— Directions —
Find the line containing "(200, 281) = (545, 389): orange" in the entries below. Restate it and each line after it, word for word, up to and including the line containing "(722, 252) = (325, 171): orange cup -> none".

— Exercise input —
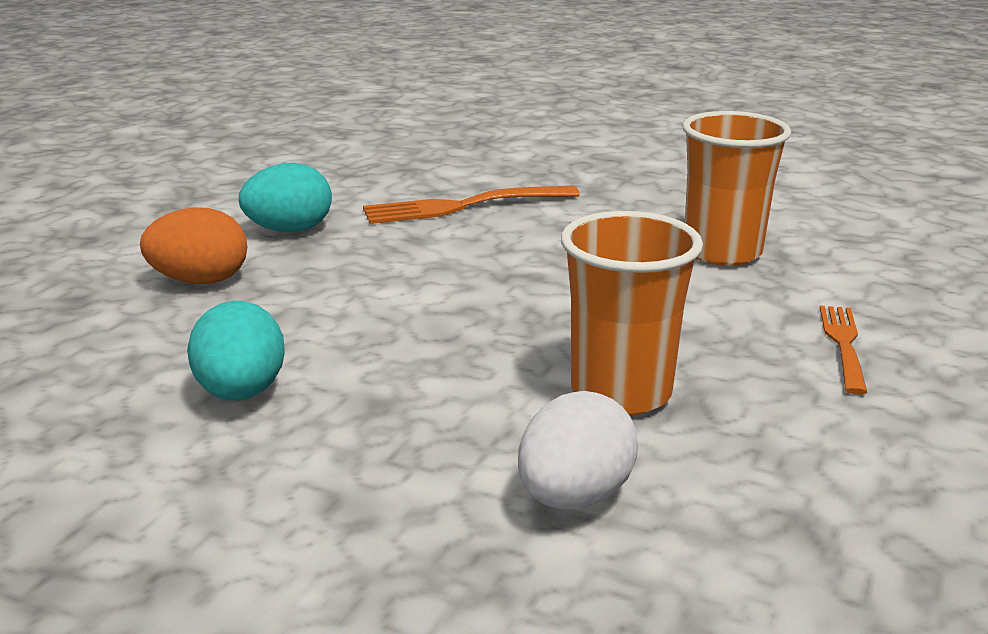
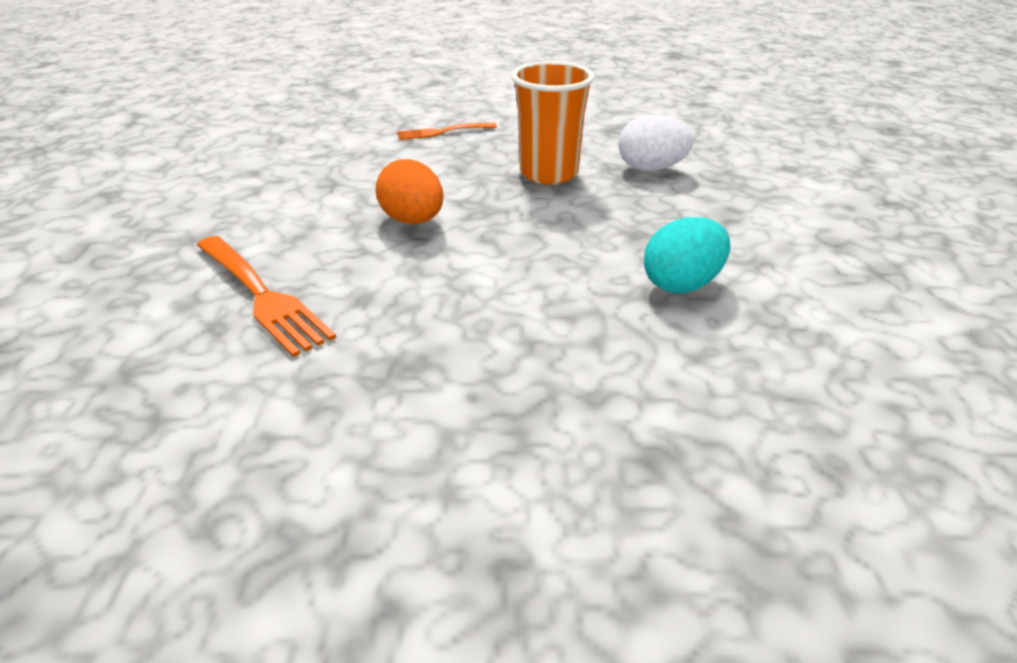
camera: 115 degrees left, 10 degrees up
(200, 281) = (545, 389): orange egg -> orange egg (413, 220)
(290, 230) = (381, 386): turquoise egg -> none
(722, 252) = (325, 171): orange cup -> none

--

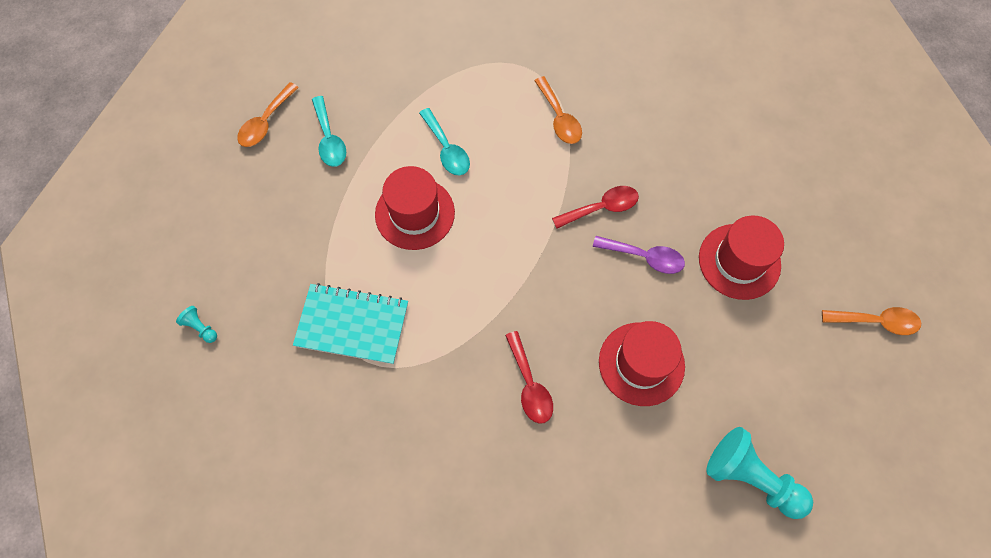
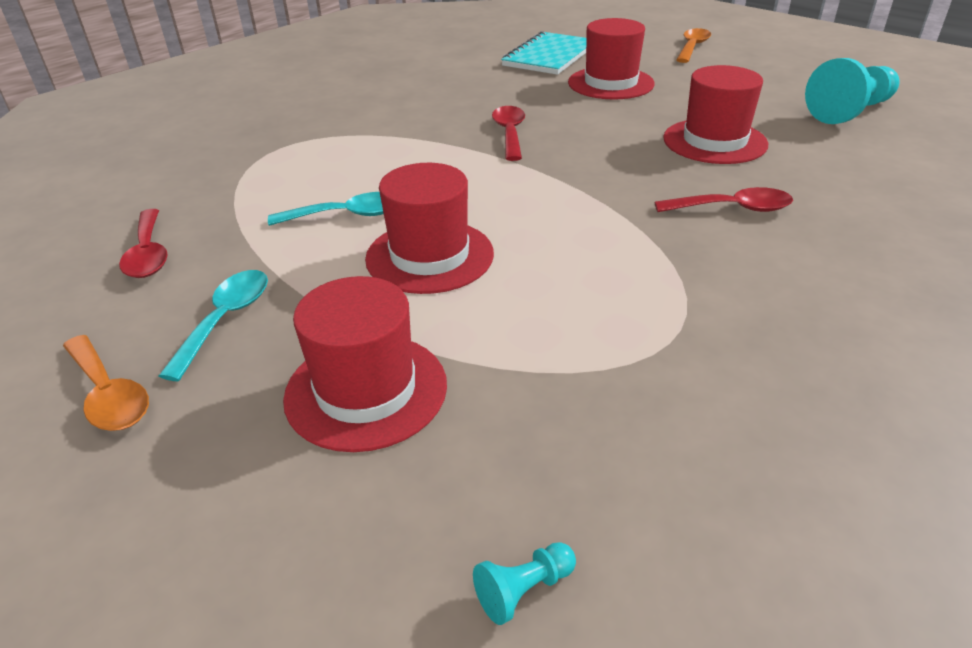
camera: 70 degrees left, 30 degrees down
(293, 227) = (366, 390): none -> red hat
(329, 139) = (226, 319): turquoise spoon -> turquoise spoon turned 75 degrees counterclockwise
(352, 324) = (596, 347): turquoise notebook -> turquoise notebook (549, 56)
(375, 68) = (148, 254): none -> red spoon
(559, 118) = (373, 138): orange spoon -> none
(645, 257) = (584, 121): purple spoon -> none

— Written response —
(200, 281) = (545, 389): orange egg -> orange egg (413, 220)
(290, 230) = (381, 386): turquoise egg -> none
(722, 252) = (325, 171): orange cup -> none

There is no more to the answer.